#### To do
Repeat every record below exactly, omitting any pictures.
*** Opening of Data under study ***
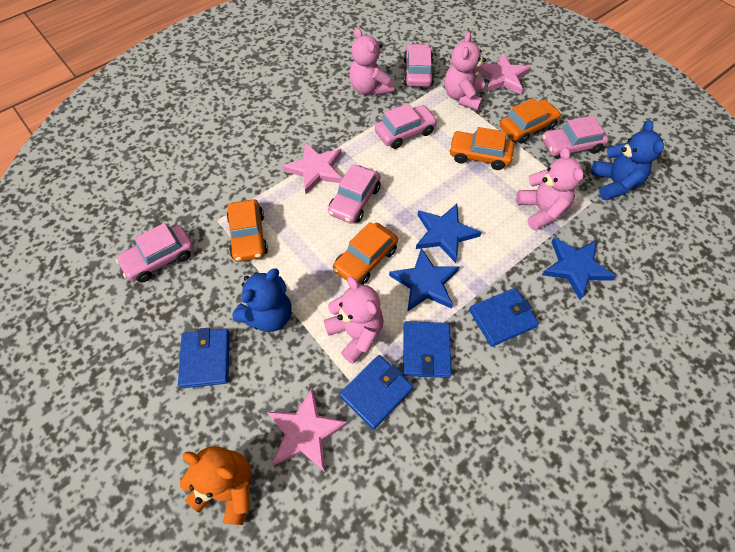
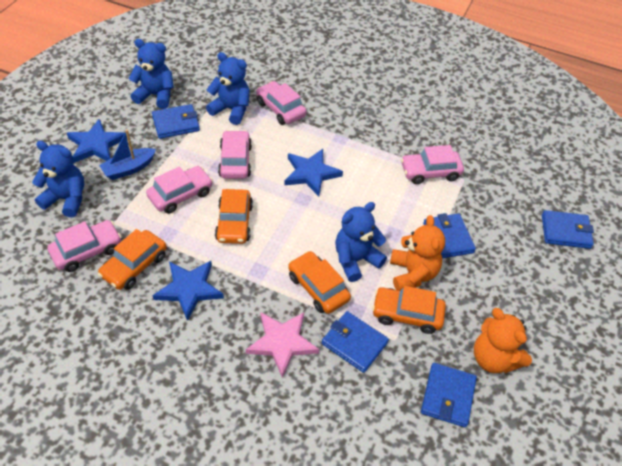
blue boat: 0 -> 1
blue teddy bear: 2 -> 4
blue wallet: 4 -> 5
orange teddy bear: 1 -> 2
pink star: 3 -> 1
pink teddy bear: 4 -> 0

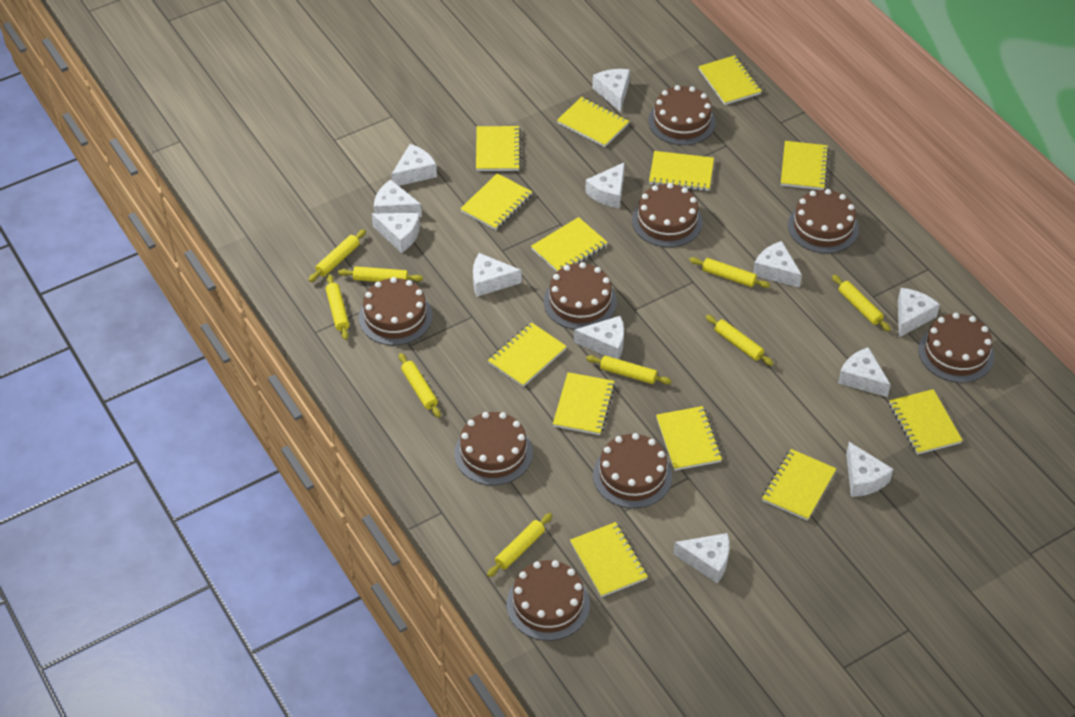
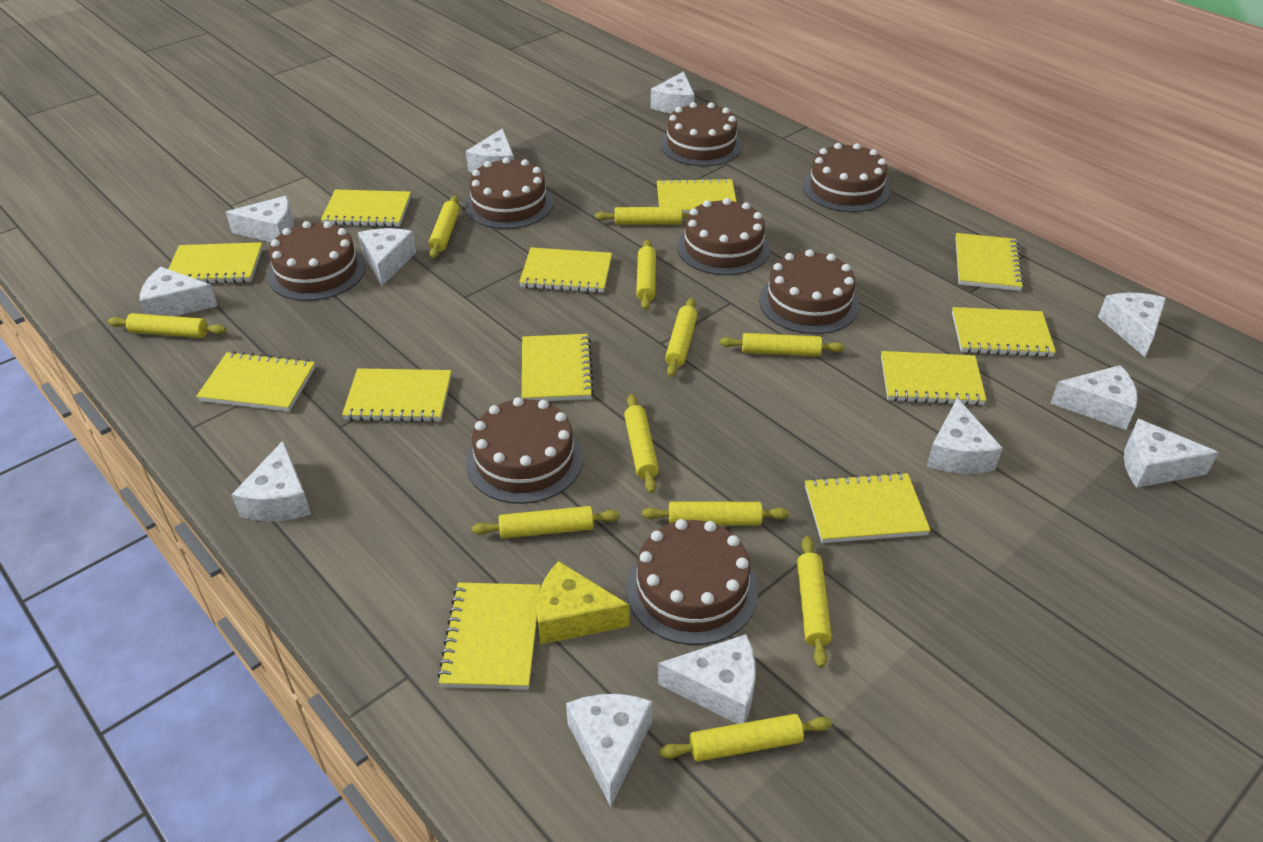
brown cake: 9 -> 8
yellow cheese: 0 -> 1
yellow notebook: 13 -> 12
yellow rolling pin: 9 -> 11

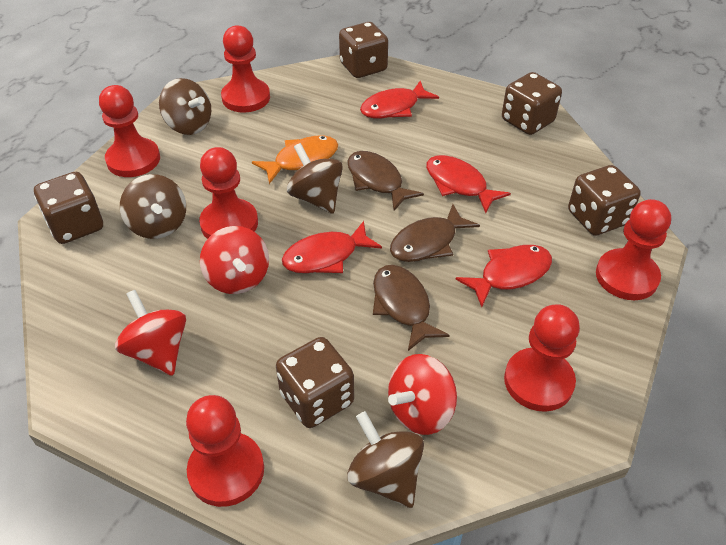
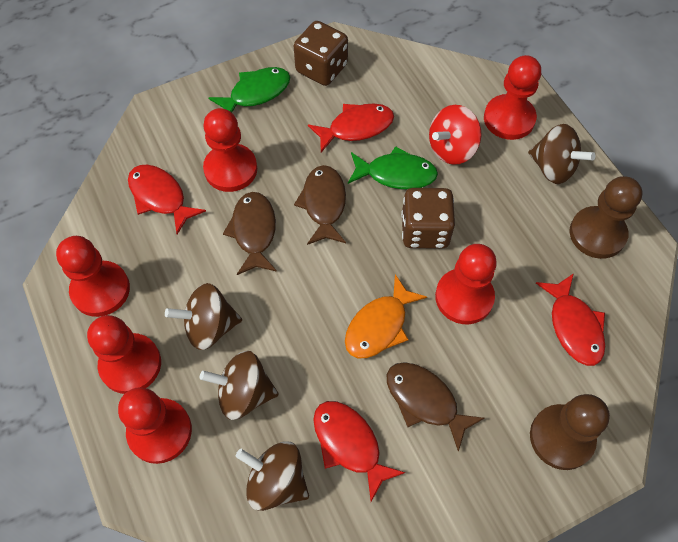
brown dice: 5 -> 2
brown pawn: 0 -> 2
green fish: 0 -> 2
red spinning top: 3 -> 1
*** Close of Data under study ***
#### Answer space
blue boat: 0 -> 1
blue teddy bear: 2 -> 4
blue wallet: 4 -> 5
orange teddy bear: 1 -> 2
pink star: 3 -> 1
pink teddy bear: 4 -> 0

brown cake: 9 -> 8
yellow cheese: 0 -> 1
yellow notebook: 13 -> 12
yellow rolling pin: 9 -> 11

brown dice: 5 -> 2
brown pawn: 0 -> 2
green fish: 0 -> 2
red spinning top: 3 -> 1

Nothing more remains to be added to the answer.